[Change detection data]
▬▬▬▬▬▬
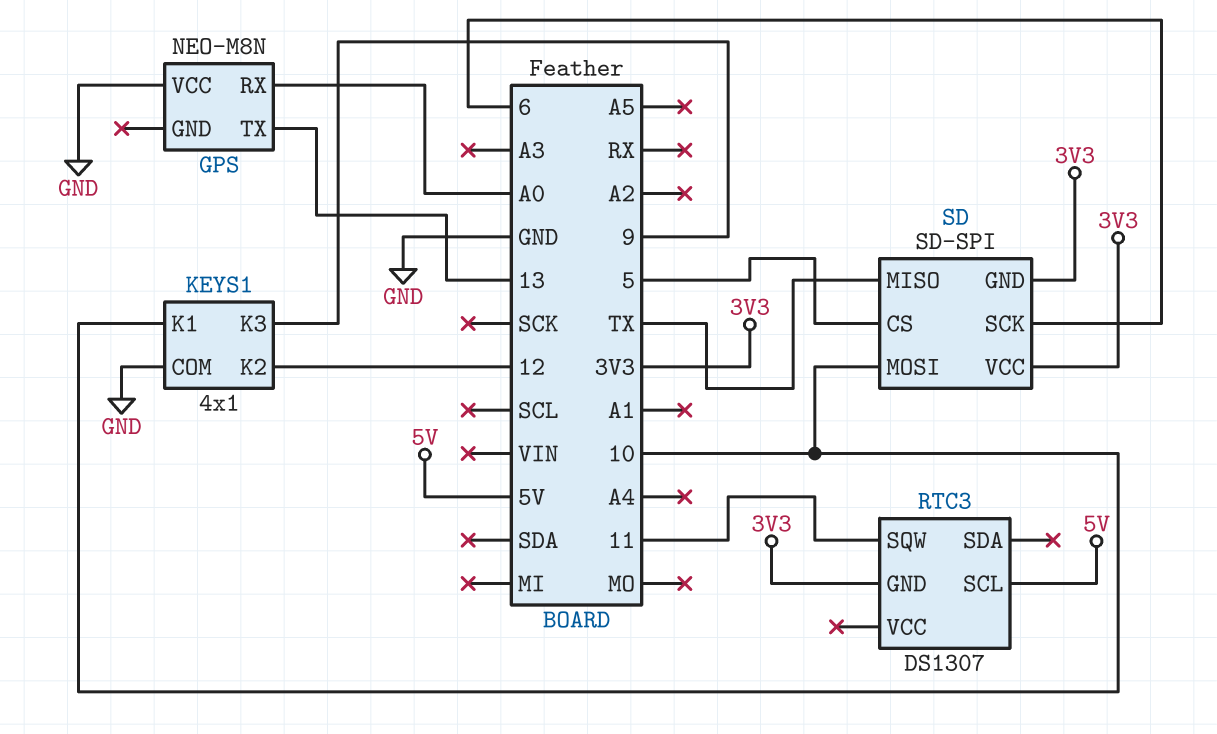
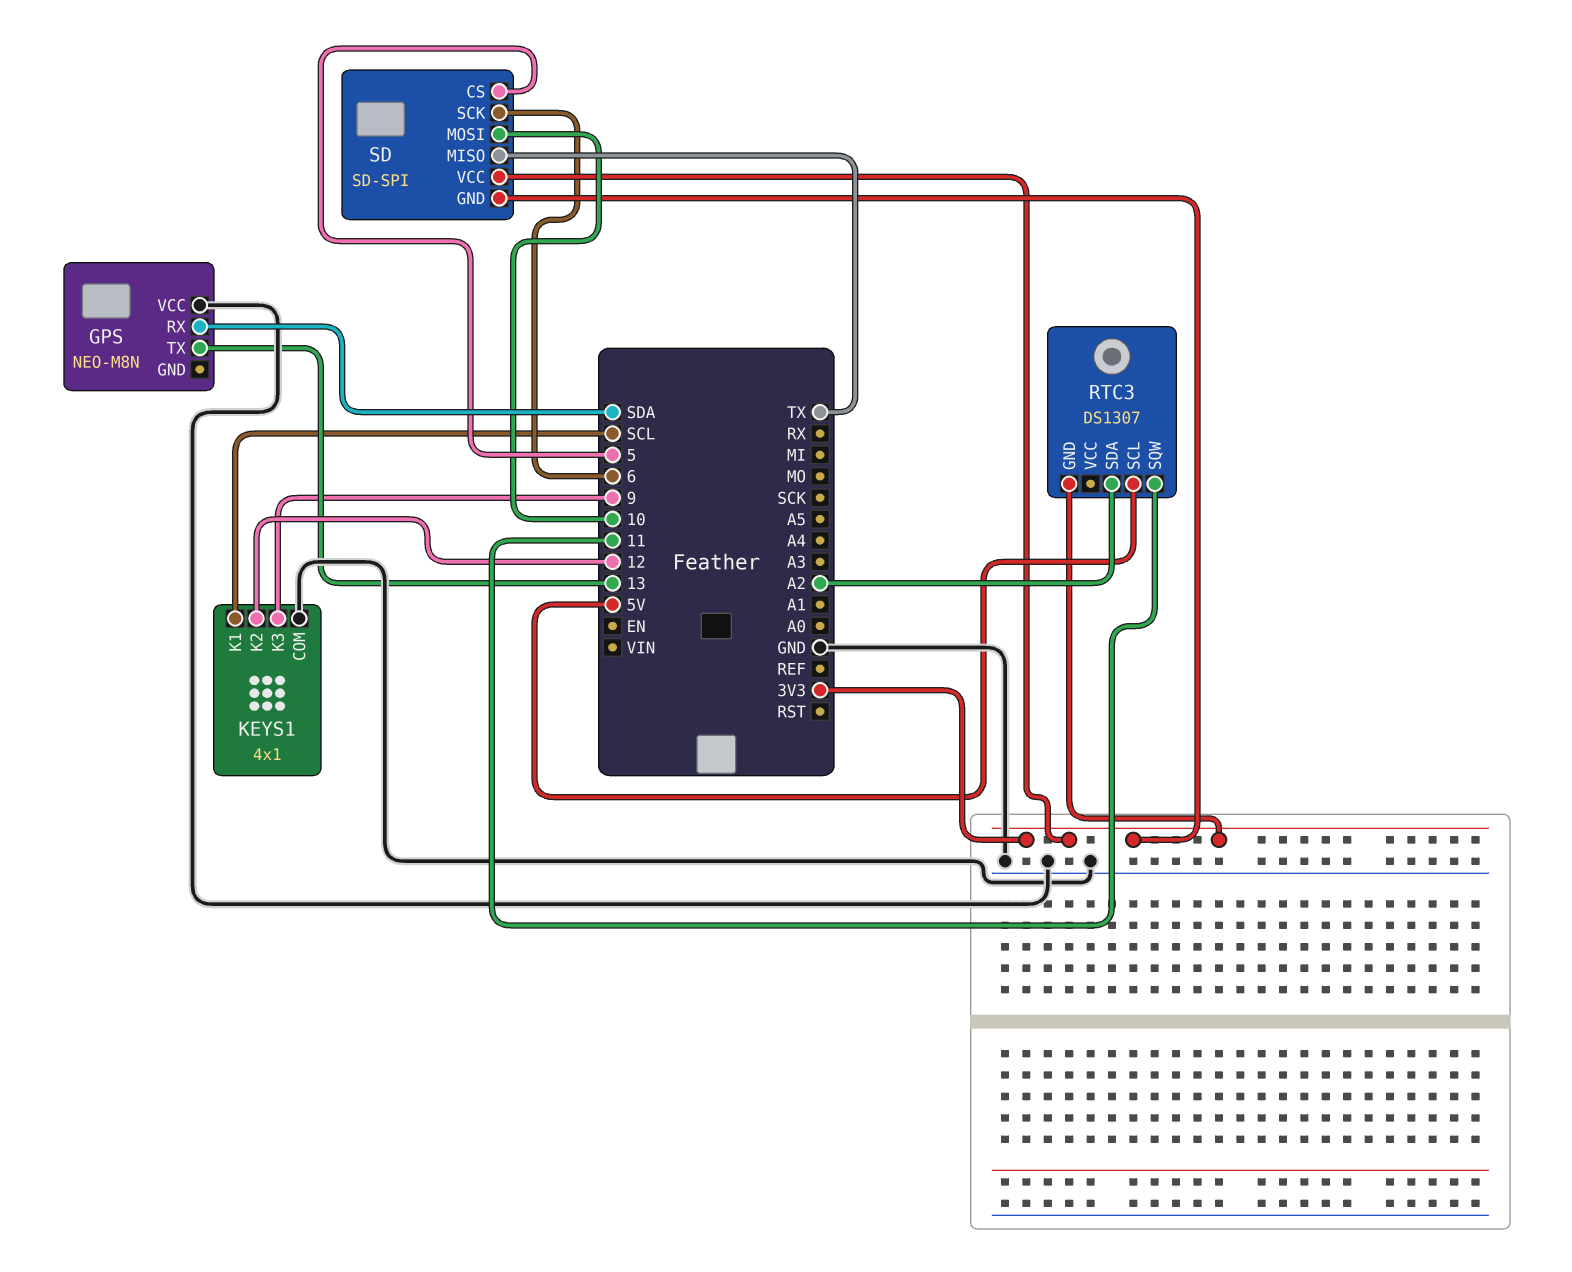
GPS pin RX: A0 -> SDA
KEYS1 pin K1: 10 -> SCL
RTC3 pin SDA: none -> A2

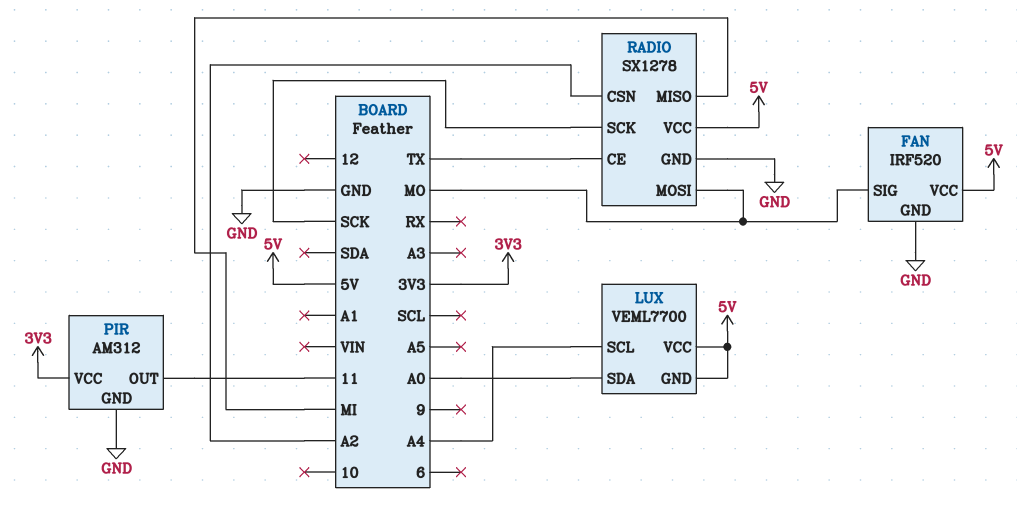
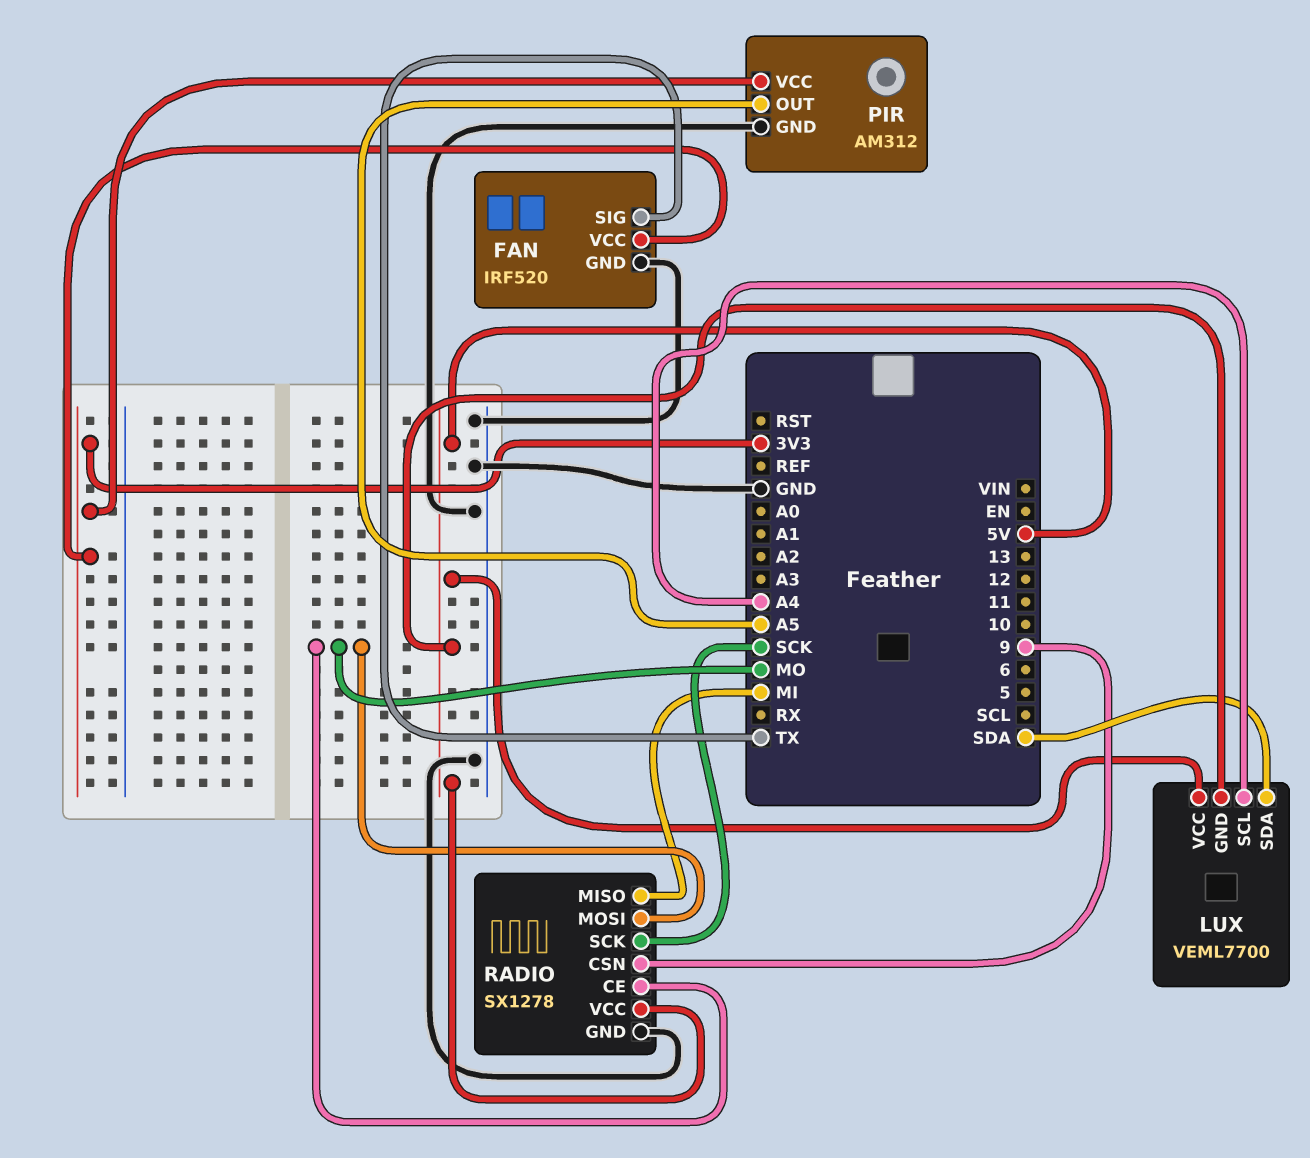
FAN pin SIG: MO -> TX
FAN pin VCC: 5V -> 3V3
LUX pin SDA: A0 -> SDA
PIR pin OUT: 11 -> A5
RADIO pin CE: TX -> MO
RADIO pin CSN: A2 -> 9

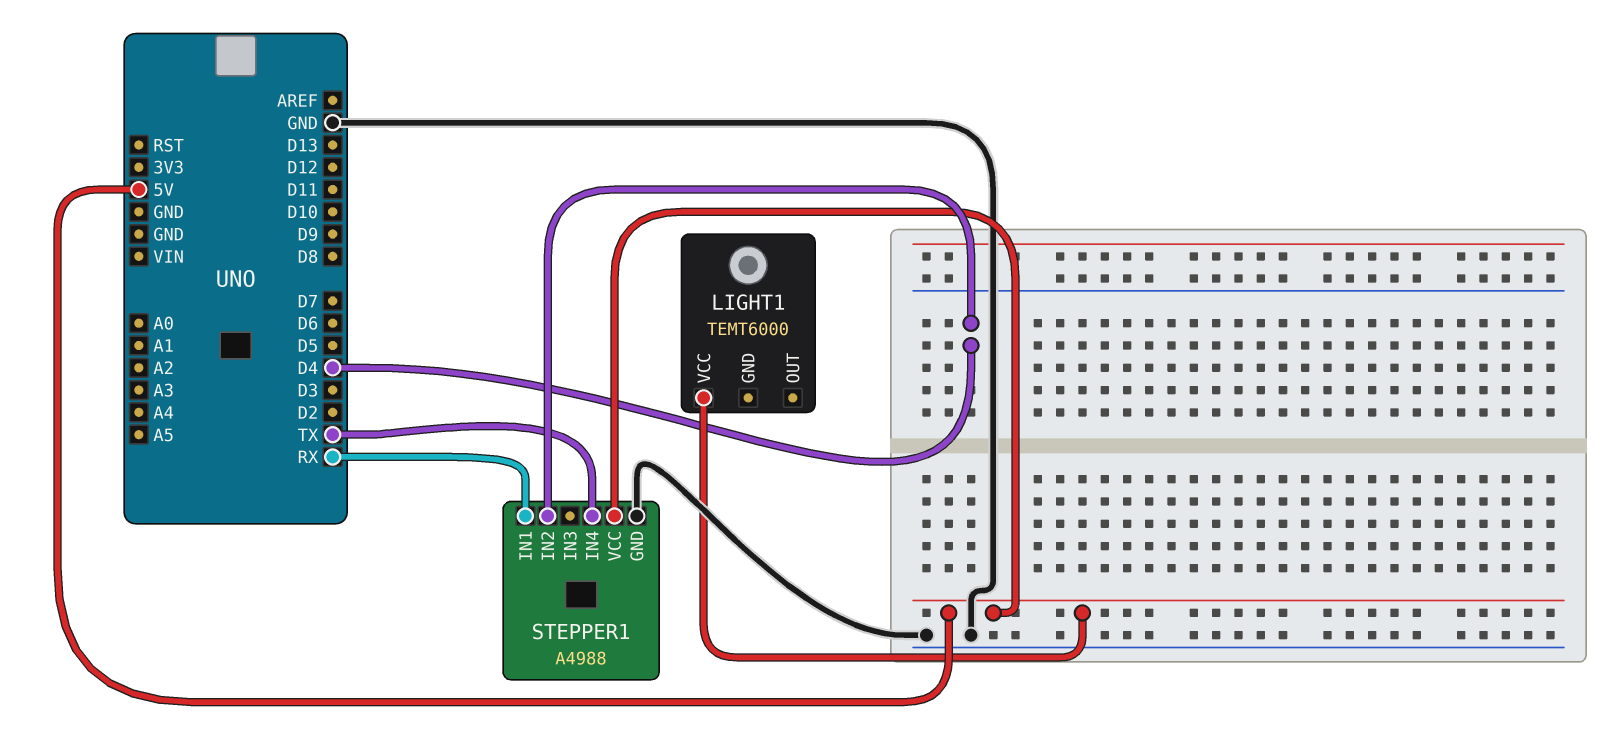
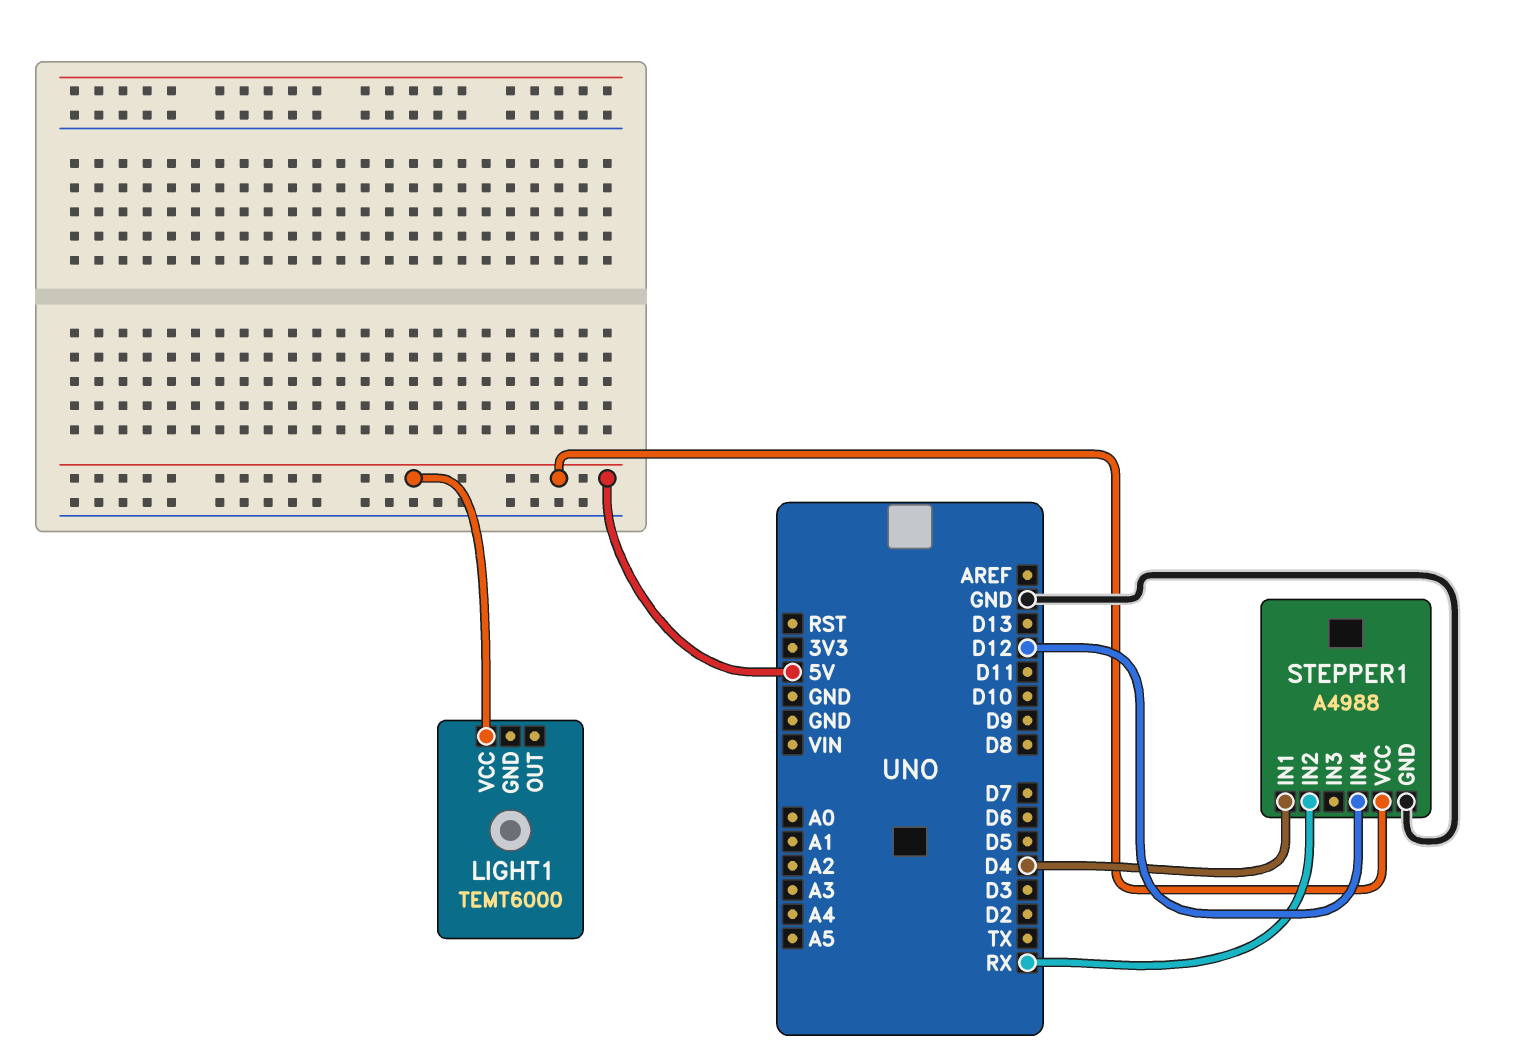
STEPPER1 pin IN1: RX -> D4
STEPPER1 pin IN2: D4 -> RX
STEPPER1 pin IN4: TX -> D12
▬▬▬▬▬▬
Only lines belong in the copy, not pictures: write out exactly the lines of the records from the first through the one holding "STEPPER1 pin IN2: D4 -> RX".

GPS pin RX: A0 -> SDA
KEYS1 pin K1: 10 -> SCL
RTC3 pin SDA: none -> A2

FAN pin SIG: MO -> TX
FAN pin VCC: 5V -> 3V3
LUX pin SDA: A0 -> SDA
PIR pin OUT: 11 -> A5
RADIO pin CE: TX -> MO
RADIO pin CSN: A2 -> 9

STEPPER1 pin IN1: RX -> D4
STEPPER1 pin IN2: D4 -> RX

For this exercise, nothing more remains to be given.